Extract each line in the records below that contains the string "kern".

#### [Data section]
===

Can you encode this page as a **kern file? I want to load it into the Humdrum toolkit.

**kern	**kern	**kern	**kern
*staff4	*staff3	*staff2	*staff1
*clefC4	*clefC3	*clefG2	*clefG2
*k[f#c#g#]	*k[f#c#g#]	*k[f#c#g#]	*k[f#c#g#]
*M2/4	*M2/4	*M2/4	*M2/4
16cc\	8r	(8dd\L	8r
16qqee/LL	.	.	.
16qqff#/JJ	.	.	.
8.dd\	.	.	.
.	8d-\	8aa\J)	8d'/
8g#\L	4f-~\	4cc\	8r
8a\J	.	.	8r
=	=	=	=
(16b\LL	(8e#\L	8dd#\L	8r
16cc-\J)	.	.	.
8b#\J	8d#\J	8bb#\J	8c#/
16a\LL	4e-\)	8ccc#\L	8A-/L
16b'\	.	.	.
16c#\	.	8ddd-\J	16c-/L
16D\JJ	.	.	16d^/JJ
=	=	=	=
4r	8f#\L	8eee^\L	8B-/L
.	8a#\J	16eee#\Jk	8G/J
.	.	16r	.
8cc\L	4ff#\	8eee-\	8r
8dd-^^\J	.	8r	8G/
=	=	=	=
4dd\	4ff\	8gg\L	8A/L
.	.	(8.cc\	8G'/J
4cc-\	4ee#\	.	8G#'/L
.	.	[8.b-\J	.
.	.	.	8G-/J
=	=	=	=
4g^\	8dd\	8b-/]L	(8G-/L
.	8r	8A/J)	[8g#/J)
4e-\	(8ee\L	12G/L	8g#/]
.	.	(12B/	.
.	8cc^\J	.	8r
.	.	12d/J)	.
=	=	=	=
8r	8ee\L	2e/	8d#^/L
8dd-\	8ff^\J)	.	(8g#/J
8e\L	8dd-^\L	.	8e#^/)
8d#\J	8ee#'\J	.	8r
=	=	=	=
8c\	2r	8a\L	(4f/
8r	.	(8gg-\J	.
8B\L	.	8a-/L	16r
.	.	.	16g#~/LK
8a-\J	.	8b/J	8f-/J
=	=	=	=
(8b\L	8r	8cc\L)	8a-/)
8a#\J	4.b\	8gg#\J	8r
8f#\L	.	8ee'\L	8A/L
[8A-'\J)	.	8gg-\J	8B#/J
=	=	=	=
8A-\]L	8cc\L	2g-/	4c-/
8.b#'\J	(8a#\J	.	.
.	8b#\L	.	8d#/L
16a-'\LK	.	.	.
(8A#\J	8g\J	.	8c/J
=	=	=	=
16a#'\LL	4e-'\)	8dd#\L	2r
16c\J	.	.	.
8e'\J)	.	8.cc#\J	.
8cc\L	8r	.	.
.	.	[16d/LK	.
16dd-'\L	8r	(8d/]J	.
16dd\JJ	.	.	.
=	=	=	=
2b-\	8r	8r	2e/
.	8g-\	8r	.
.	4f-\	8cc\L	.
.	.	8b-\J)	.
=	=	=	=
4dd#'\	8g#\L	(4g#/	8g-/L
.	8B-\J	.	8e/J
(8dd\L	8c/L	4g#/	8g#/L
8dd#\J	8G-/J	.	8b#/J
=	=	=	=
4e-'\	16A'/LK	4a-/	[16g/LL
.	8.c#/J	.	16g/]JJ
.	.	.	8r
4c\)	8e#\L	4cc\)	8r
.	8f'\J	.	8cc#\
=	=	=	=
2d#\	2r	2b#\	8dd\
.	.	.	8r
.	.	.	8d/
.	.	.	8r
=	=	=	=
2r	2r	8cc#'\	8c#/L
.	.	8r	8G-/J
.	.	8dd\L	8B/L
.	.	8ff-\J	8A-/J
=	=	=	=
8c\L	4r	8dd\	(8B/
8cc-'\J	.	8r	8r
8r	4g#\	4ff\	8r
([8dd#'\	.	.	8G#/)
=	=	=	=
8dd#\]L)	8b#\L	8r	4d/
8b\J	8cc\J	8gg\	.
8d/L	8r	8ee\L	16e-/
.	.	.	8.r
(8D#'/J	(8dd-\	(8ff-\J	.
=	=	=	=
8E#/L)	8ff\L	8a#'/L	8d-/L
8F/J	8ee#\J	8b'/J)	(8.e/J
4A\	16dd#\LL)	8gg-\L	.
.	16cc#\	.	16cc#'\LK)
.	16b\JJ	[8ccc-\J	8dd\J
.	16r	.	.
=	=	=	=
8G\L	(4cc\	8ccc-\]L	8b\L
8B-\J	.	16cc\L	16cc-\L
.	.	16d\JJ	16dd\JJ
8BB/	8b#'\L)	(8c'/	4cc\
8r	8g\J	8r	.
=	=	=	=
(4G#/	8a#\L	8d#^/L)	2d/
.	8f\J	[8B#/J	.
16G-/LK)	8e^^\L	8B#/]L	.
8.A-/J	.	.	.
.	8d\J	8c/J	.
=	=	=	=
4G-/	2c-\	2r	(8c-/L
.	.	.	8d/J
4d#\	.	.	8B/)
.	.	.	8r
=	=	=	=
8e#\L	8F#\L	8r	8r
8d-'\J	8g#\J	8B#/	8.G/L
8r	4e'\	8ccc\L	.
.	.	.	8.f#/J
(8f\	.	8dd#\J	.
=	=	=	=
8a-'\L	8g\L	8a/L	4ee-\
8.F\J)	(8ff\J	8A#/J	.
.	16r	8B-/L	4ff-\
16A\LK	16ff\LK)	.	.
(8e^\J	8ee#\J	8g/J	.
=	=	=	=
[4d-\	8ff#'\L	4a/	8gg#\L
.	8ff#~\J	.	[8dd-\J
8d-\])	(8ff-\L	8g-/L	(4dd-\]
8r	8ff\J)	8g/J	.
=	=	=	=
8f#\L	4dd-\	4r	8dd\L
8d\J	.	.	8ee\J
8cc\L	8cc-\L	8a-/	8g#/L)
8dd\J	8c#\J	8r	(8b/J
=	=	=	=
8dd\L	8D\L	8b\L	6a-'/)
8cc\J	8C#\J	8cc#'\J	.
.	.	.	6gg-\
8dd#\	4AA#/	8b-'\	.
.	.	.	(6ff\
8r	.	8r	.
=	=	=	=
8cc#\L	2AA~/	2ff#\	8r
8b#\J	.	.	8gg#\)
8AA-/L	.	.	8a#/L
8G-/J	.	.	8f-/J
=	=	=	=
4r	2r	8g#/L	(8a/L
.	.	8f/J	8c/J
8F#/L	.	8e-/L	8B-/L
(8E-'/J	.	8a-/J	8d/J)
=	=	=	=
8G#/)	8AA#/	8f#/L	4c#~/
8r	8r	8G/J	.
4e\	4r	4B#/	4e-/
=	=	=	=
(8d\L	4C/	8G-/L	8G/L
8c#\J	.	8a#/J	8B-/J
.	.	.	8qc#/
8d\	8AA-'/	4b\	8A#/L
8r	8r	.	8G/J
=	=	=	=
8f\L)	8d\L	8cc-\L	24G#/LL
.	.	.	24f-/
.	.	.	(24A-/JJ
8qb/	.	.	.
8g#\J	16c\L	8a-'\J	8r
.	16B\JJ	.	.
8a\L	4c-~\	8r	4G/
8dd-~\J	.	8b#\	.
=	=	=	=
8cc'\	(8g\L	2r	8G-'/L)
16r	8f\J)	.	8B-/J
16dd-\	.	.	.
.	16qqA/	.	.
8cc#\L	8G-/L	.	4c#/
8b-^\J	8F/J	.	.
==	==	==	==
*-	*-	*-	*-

===

#### [Worked solution]
Can you encode this page as a **kern file? I want to load it into the Humdrum toolkit.
**kern	**kern	**kern	**kern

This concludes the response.